═════ Data supplied ═════

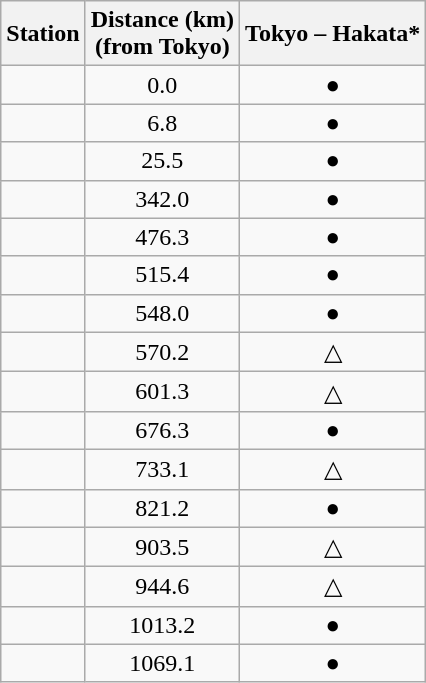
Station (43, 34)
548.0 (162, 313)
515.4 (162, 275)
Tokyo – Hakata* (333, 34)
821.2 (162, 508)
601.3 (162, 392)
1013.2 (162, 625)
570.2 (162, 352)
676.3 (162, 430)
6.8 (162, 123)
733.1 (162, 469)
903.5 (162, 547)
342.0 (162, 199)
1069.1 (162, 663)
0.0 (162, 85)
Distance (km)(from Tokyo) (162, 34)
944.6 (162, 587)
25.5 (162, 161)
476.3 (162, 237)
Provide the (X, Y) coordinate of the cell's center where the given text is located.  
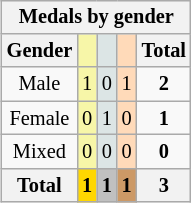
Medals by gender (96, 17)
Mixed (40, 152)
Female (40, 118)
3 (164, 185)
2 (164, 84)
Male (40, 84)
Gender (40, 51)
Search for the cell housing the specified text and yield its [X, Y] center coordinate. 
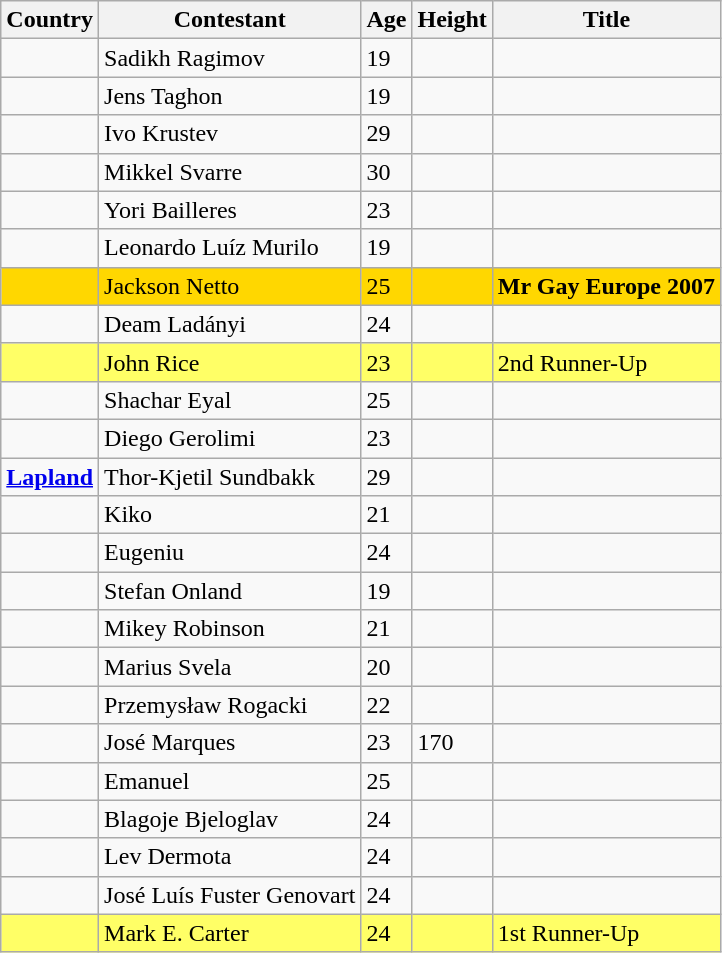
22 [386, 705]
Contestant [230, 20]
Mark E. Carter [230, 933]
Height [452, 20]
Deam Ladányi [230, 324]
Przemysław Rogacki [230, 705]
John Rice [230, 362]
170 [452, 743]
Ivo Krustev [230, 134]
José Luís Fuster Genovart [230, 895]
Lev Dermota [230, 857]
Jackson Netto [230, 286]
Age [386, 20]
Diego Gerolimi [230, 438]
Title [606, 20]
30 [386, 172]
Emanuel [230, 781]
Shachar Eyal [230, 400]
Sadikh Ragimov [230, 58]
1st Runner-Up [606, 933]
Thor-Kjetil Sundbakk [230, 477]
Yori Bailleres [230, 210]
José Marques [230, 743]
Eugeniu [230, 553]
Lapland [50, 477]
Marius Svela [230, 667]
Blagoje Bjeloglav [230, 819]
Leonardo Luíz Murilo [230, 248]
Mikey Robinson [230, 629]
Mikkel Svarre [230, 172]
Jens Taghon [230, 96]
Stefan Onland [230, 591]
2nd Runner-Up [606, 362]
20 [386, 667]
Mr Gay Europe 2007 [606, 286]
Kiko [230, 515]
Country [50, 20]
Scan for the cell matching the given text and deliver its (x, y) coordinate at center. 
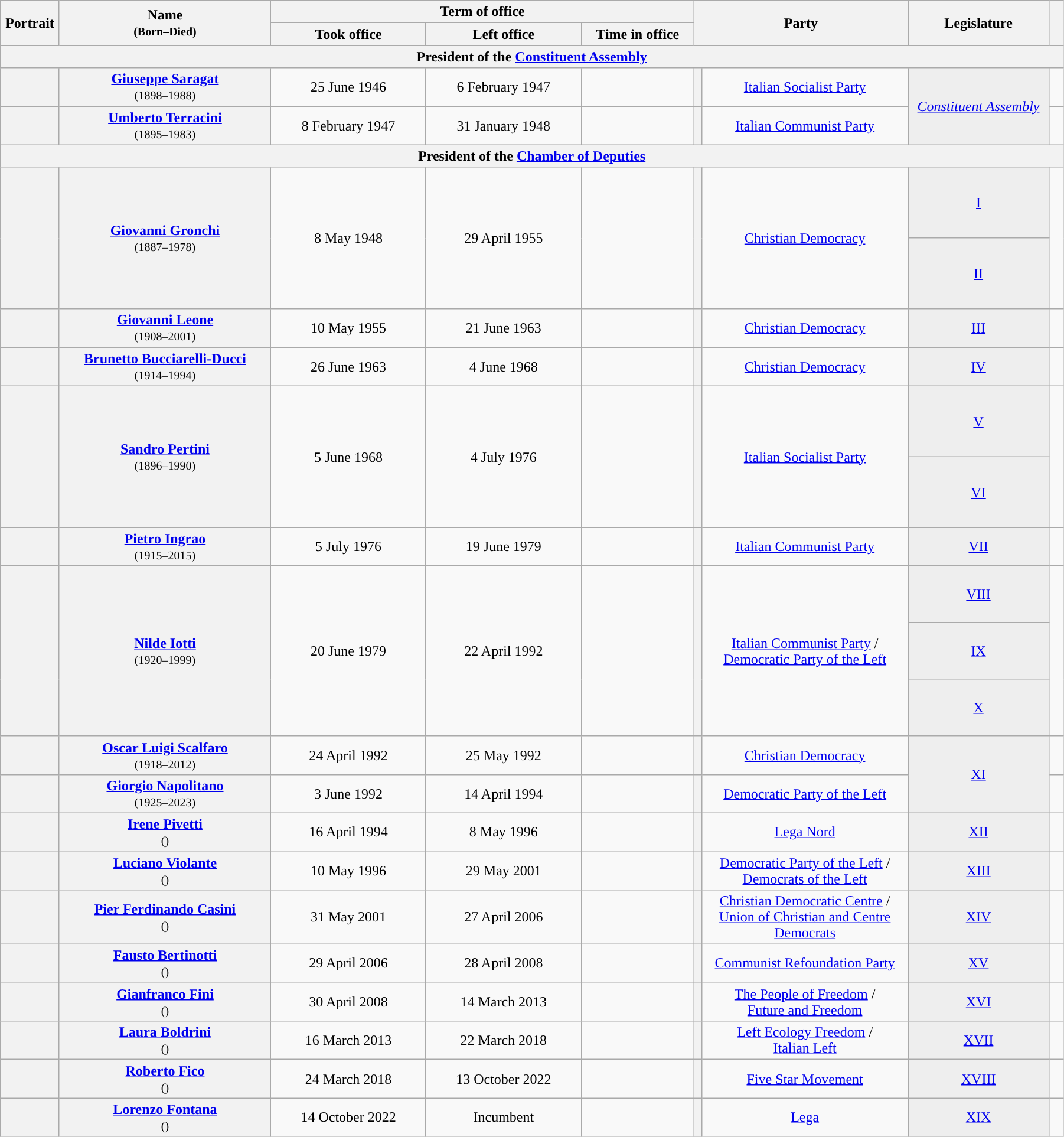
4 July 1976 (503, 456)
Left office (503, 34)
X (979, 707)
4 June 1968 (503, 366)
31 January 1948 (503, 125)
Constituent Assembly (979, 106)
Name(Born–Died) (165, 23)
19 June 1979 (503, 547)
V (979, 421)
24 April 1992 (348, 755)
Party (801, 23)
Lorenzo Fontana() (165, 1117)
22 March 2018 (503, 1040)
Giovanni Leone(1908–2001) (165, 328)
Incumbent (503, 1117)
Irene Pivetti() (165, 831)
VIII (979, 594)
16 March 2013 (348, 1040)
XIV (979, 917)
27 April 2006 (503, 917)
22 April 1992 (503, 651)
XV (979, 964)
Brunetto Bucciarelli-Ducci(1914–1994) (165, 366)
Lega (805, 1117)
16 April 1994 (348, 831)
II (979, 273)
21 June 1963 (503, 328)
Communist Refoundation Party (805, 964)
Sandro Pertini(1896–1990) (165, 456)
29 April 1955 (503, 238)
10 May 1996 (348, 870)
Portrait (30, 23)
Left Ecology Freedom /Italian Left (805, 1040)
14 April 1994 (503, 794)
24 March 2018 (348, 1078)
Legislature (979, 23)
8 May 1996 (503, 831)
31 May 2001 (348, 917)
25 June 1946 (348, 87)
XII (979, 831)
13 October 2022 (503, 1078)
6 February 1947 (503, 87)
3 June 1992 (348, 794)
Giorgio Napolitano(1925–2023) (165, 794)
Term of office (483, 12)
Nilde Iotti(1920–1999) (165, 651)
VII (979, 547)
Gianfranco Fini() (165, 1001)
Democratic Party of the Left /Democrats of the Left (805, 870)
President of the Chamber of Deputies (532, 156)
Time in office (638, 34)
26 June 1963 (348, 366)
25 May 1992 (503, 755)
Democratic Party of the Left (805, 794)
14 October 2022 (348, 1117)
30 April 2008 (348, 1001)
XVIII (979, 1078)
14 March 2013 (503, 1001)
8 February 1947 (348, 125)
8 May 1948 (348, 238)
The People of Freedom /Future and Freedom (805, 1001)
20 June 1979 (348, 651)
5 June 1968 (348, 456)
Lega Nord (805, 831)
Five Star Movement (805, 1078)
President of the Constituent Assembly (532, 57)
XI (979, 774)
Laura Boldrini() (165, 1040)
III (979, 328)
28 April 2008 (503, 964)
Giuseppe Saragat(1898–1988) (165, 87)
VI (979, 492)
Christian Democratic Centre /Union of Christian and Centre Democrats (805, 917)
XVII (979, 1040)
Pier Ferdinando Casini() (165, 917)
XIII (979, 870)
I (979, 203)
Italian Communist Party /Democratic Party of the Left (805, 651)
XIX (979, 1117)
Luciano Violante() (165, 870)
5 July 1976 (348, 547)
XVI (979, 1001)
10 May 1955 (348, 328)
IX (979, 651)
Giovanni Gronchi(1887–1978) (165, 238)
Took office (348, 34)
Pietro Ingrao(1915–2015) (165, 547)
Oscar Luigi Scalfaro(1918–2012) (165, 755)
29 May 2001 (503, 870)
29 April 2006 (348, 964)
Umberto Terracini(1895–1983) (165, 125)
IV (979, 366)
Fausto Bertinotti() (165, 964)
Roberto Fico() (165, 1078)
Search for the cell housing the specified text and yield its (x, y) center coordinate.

═════

* The exercise: Output every one of the records above line for line, without any changes and with the pictures left out.

* Result for this task:
Station (43, 34)
548.0 (162, 313)
515.4 (162, 275)
Tokyo – Hakata* (333, 34)
821.2 (162, 508)
601.3 (162, 392)
1013.2 (162, 625)
570.2 (162, 352)
676.3 (162, 430)
6.8 (162, 123)
733.1 (162, 469)
903.5 (162, 547)
342.0 (162, 199)
1069.1 (162, 663)
0.0 (162, 85)
Distance (km)(from Tokyo) (162, 34)
944.6 (162, 587)
25.5 (162, 161)
476.3 (162, 237)
Provide the (X, Y) coordinate of the cell's center where the given text is located.  
Medals by gender (96, 17)
Mixed (40, 152)
Female (40, 118)
3 (164, 185)
2 (164, 84)
Male (40, 84)
Gender (40, 51)
Search for the cell housing the specified text and yield its [X, Y] center coordinate. 
22 [386, 705]
Contestant [230, 20]
Mark E. Carter [230, 933]
Height [452, 20]
Deam Ladányi [230, 324]
Przemysław Rogacki [230, 705]
John Rice [230, 362]
170 [452, 743]
Ivo Krustev [230, 134]
José Luís Fuster Genovart [230, 895]
Lev Dermota [230, 857]
Jackson Netto [230, 286]
Age [386, 20]
Diego Gerolimi [230, 438]
Title [606, 20]
30 [386, 172]
Emanuel [230, 781]
Shachar Eyal [230, 400]
Sadikh Ragimov [230, 58]
1st Runner-Up [606, 933]
Thor-Kjetil Sundbakk [230, 477]
Yori Bailleres [230, 210]
José Marques [230, 743]
Eugeniu [230, 553]
Lapland [50, 477]
Marius Svela [230, 667]
Blagoje Bjeloglav [230, 819]
Leonardo Luíz Murilo [230, 248]
Mikey Robinson [230, 629]
Mikkel Svarre [230, 172]
Jens Taghon [230, 96]
Stefan Onland [230, 591]
2nd Runner-Up [606, 362]
20 [386, 667]
Mr Gay Europe 2007 [606, 286]
Kiko [230, 515]
Country [50, 20]
Scan for the cell matching the given text and deliver its (x, y) coordinate at center. 
4 July 1976 (503, 456)
Left office (503, 34)
X (979, 707)
4 June 1968 (503, 366)
31 January 1948 (503, 125)
Constituent Assembly (979, 106)
Name(Born–Died) (165, 23)
19 June 1979 (503, 547)
V (979, 421)
24 April 1992 (348, 755)
Party (801, 23)
Lorenzo Fontana() (165, 1117)
22 March 2018 (503, 1040)
Giovanni Leone(1908–2001) (165, 328)
Incumbent (503, 1117)
Irene Pivetti() (165, 831)
VIII (979, 594)
16 March 2013 (348, 1040)
XIV (979, 917)
27 April 2006 (503, 917)
22 April 1992 (503, 651)
XV (979, 964)
Brunetto Bucciarelli-Ducci(1914–1994) (165, 366)
Lega (805, 1117)
16 April 1994 (348, 831)
II (979, 273)
21 June 1963 (503, 328)
Communist Refoundation Party (805, 964)
Sandro Pertini(1896–1990) (165, 456)
29 April 1955 (503, 238)
10 May 1996 (348, 870)
Portrait (30, 23)
Left Ecology Freedom /Italian Left (805, 1040)
14 April 1994 (503, 794)
24 March 2018 (348, 1078)
Legislature (979, 23)
8 May 1996 (503, 831)
31 May 2001 (348, 917)
25 June 1946 (348, 87)
XII (979, 831)
13 October 2022 (503, 1078)
6 February 1947 (503, 87)
3 June 1992 (348, 794)
Giorgio Napolitano(1925–2023) (165, 794)
Term of office (483, 12)
Nilde Iotti(1920–1999) (165, 651)
VII (979, 547)
Gianfranco Fini() (165, 1001)
Democratic Party of the Left /Democrats of the Left (805, 870)
President of the Chamber of Deputies (532, 156)
Time in office (638, 34)
26 June 1963 (348, 366)
25 May 1992 (503, 755)
Democratic Party of the Left (805, 794)
14 October 2022 (348, 1117)
30 April 2008 (348, 1001)
XVIII (979, 1078)
14 March 2013 (503, 1001)
8 February 1947 (348, 125)
8 May 1948 (348, 238)
The People of Freedom /Future and Freedom (805, 1001)
20 June 1979 (348, 651)
5 June 1968 (348, 456)
Lega Nord (805, 831)
Five Star Movement (805, 1078)
President of the Constituent Assembly (532, 57)
XI (979, 774)
Laura Boldrini() (165, 1040)
III (979, 328)
28 April 2008 (503, 964)
Giuseppe Saragat(1898–1988) (165, 87)
VI (979, 492)
Christian Democratic Centre /Union of Christian and Centre Democrats (805, 917)
XVII (979, 1040)
Pier Ferdinando Casini() (165, 917)
XIII (979, 870)
I (979, 203)
Italian Communist Party /Democratic Party of the Left (805, 651)
XIX (979, 1117)
Luciano Violante() (165, 870)
5 July 1976 (348, 547)
XVI (979, 1001)
10 May 1955 (348, 328)
IX (979, 651)
Giovanni Gronchi(1887–1978) (165, 238)
Took office (348, 34)
Pietro Ingrao(1915–2015) (165, 547)
Oscar Luigi Scalfaro(1918–2012) (165, 755)
29 May 2001 (503, 870)
29 April 2006 (348, 964)
Umberto Terracini(1895–1983) (165, 125)
IV (979, 366)
Fausto Bertinotti() (165, 964)
Roberto Fico() (165, 1078)
Search for the cell housing the specified text and yield its (x, y) center coordinate.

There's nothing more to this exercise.